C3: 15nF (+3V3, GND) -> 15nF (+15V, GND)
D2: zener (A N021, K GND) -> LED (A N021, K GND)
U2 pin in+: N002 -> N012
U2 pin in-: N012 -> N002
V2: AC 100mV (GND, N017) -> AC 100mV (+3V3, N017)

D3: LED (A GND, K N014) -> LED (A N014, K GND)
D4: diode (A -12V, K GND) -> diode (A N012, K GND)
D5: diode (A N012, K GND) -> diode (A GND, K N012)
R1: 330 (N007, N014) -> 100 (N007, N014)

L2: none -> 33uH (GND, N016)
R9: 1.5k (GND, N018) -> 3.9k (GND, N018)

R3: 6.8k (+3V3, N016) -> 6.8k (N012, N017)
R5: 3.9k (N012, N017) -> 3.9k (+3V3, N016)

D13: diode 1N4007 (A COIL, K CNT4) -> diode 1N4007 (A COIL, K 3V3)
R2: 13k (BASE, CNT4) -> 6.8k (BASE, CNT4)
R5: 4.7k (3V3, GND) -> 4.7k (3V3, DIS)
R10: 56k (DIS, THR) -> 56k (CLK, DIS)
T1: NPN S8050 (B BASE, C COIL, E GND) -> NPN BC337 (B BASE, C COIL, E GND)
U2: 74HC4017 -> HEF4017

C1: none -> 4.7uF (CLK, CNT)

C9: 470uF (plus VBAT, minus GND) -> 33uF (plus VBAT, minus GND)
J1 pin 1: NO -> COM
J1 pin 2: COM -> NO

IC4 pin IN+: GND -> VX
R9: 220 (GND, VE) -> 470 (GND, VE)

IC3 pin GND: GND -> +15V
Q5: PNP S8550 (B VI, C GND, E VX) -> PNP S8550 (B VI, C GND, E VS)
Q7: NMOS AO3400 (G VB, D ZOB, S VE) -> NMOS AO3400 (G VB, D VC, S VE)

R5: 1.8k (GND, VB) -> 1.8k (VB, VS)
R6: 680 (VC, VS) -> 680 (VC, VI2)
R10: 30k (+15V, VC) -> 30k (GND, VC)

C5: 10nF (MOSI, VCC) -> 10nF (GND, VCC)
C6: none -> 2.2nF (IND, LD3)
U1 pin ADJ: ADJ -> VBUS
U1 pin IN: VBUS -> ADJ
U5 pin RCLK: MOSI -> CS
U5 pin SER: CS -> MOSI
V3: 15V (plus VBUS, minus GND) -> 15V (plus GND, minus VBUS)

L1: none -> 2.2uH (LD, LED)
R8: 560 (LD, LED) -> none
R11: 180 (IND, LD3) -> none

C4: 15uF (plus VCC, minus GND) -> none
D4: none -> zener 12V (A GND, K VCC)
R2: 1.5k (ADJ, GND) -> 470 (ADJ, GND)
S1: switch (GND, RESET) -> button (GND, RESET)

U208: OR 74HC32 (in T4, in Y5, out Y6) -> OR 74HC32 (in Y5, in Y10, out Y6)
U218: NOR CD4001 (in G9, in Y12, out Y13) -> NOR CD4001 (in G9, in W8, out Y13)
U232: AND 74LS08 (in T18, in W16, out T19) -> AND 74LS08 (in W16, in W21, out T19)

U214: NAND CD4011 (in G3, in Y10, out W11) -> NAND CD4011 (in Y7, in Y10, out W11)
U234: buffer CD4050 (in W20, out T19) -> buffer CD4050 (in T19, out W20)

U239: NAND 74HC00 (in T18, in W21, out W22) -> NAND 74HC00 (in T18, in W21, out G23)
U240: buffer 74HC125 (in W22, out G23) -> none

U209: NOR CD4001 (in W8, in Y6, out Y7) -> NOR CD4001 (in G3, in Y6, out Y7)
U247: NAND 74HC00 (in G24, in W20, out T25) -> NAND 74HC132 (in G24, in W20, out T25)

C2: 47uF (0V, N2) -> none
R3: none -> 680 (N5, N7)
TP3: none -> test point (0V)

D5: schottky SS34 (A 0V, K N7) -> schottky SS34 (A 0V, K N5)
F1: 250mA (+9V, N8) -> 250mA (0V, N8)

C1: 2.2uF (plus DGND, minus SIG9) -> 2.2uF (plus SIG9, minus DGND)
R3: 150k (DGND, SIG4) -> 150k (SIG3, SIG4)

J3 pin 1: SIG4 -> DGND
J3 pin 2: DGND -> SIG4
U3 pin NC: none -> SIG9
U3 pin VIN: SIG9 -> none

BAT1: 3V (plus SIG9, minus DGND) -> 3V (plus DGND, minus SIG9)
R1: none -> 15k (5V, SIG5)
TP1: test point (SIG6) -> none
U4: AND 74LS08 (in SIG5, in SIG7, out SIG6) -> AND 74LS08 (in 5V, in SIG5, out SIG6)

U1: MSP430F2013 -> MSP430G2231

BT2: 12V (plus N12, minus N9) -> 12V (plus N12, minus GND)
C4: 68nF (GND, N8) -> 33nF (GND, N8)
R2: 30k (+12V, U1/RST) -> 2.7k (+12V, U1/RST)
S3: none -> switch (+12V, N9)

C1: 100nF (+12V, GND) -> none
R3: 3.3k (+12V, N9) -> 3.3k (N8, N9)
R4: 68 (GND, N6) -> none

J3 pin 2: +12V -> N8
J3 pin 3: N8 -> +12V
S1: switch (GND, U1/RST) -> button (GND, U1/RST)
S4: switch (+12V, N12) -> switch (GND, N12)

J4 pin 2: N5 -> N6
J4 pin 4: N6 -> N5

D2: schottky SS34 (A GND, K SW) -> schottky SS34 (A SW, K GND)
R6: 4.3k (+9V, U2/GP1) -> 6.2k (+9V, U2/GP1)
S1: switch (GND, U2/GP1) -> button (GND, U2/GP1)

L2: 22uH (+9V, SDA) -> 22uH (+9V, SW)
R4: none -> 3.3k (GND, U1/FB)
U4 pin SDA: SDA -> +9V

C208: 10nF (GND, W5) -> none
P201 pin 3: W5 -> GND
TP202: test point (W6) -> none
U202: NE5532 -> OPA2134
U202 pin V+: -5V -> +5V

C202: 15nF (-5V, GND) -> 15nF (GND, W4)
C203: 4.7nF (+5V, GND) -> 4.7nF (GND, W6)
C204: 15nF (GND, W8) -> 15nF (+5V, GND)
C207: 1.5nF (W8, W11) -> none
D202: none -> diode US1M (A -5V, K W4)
········
> **TASK OBJECTIVE**
Could you repeat exactly the lines above from the line with "U232: AND 74LS08" up to and including the line with "F1: 250mA (+9V, N8) -> 250mA (0V, N8)", and only those?

> **SOLUTION BELOW**
U232: AND 74LS08 (in T18, in W16, out T19) -> AND 74LS08 (in W16, in W21, out T19)

U214: NAND CD4011 (in G3, in Y10, out W11) -> NAND CD4011 (in Y7, in Y10, out W11)
U234: buffer CD4050 (in W20, out T19) -> buffer CD4050 (in T19, out W20)

U239: NAND 74HC00 (in T18, in W21, out W22) -> NAND 74HC00 (in T18, in W21, out G23)
U240: buffer 74HC125 (in W22, out G23) -> none

U209: NOR CD4001 (in W8, in Y6, out Y7) -> NOR CD4001 (in G3, in Y6, out Y7)
U247: NAND 74HC00 (in G24, in W20, out T25) -> NAND 74HC132 (in G24, in W20, out T25)

C2: 47uF (0V, N2) -> none
R3: none -> 680 (N5, N7)
TP3: none -> test point (0V)

D5: schottky SS34 (A 0V, K N7) -> schottky SS34 (A 0V, K N5)
F1: 250mA (+9V, N8) -> 250mA (0V, N8)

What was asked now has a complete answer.